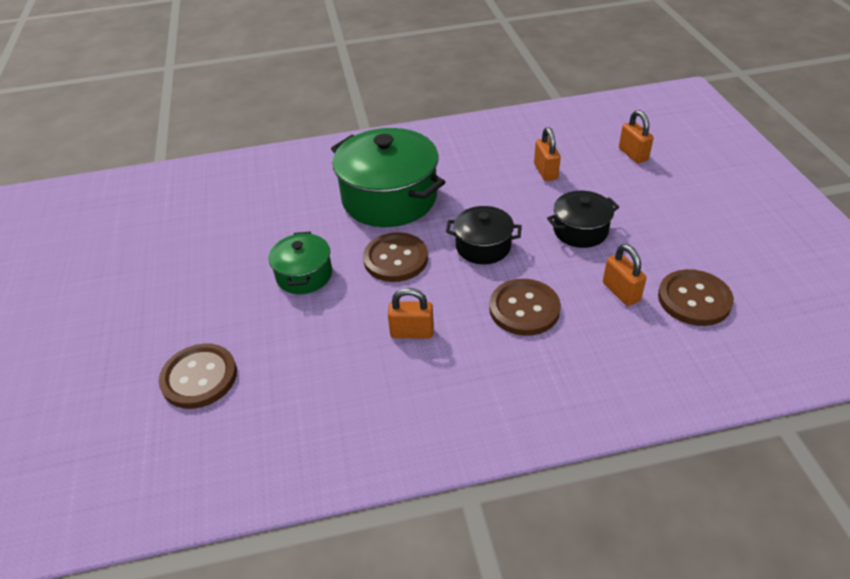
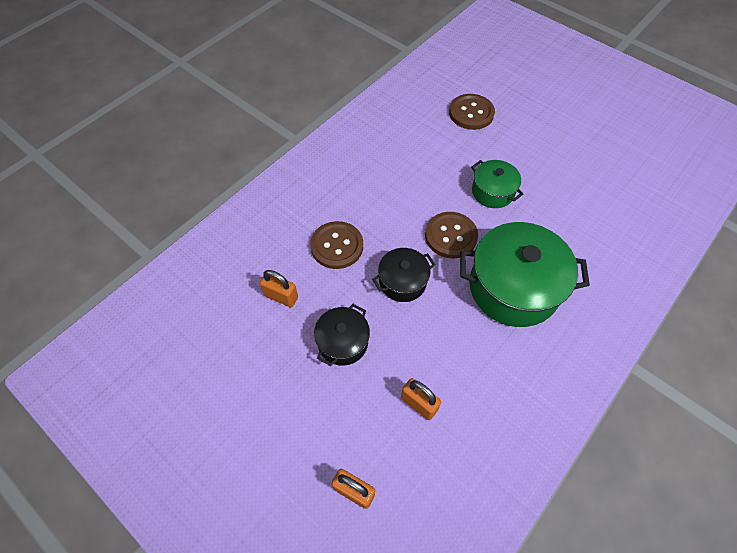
camera: 140 degrees right, 15 degrees up
orange padlock [388,288,434,338] -> none
brown button [658,269,734,326] -> none

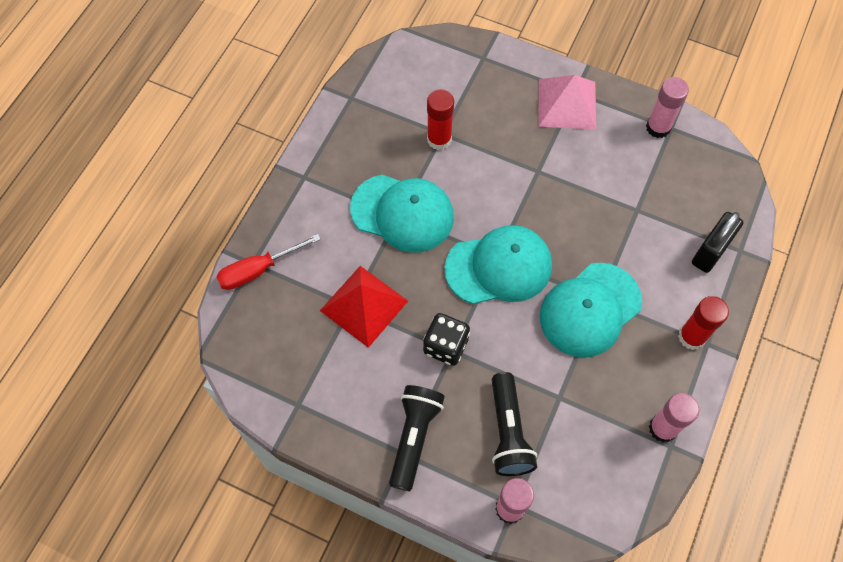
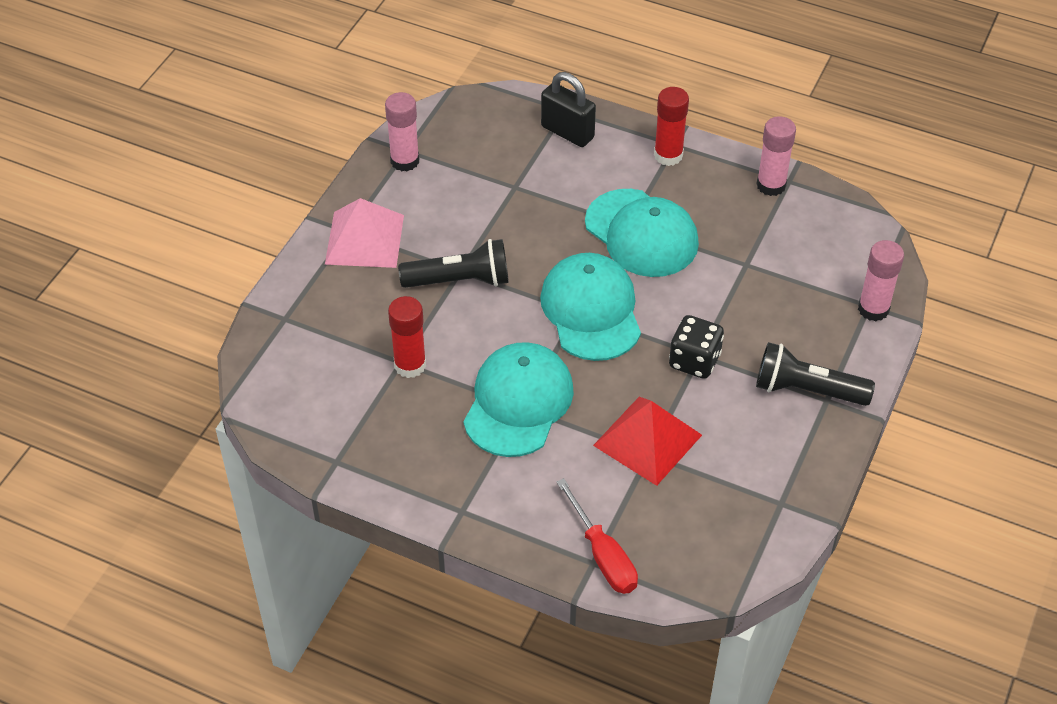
camera: 90 degrees left, 15 degrees down
black flashlight [492,372,537,476] -> black flashlight moved to [398,239,509,288]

####################

▸ **Problem**
Bring together all lines from the listing that contain the word "none".

▸ **Answer for this exercise**
orange padlock [388,288,434,338] -> none
brown button [658,269,734,326] -> none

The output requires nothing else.